RECORDS FOR THIS EXERCISE Block Start
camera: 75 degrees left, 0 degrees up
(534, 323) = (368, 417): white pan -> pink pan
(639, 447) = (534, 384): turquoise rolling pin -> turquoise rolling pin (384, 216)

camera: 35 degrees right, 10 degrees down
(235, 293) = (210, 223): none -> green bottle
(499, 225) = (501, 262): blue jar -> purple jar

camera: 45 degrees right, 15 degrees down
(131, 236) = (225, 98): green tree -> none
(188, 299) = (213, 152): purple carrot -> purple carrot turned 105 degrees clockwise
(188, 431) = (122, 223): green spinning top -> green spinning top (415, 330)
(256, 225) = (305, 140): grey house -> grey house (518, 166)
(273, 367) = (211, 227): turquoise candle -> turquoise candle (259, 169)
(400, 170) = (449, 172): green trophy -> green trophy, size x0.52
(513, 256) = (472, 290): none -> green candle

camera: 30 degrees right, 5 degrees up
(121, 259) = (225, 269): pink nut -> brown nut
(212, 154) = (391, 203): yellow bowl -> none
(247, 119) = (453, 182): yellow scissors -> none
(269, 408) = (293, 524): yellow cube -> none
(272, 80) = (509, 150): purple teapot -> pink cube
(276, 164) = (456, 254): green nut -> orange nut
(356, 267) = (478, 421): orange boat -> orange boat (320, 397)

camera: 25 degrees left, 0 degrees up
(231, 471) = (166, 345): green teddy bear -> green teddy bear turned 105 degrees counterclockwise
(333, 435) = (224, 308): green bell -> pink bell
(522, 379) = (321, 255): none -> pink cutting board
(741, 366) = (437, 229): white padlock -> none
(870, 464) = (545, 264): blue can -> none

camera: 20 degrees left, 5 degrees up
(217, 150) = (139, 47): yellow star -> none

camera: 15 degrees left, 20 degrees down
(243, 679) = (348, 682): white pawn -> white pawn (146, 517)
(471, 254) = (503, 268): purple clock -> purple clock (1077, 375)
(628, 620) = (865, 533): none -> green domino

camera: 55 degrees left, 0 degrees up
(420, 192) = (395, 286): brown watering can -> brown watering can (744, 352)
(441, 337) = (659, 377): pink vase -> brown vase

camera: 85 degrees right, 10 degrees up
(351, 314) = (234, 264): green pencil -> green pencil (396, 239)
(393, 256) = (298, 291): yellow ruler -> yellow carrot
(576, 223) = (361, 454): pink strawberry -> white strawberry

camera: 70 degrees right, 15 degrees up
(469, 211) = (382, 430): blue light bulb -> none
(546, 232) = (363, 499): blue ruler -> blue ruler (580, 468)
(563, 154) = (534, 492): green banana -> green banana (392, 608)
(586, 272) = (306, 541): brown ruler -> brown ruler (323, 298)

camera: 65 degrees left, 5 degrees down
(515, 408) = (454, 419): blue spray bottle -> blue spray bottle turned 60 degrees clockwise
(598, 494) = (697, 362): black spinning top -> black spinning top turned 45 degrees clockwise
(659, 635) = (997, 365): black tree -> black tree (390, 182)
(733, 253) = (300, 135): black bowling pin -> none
RECORDS FOR THIS EXERCISE Block End
ACTIVITY:
Only the lines above that include the word "spinning" belong in the answer; copy each one.

RESPONSE BOX:
(188, 431) = (122, 223): green spinning top -> green spinning top (415, 330)
(598, 494) = (697, 362): black spinning top -> black spinning top turned 45 degrees clockwise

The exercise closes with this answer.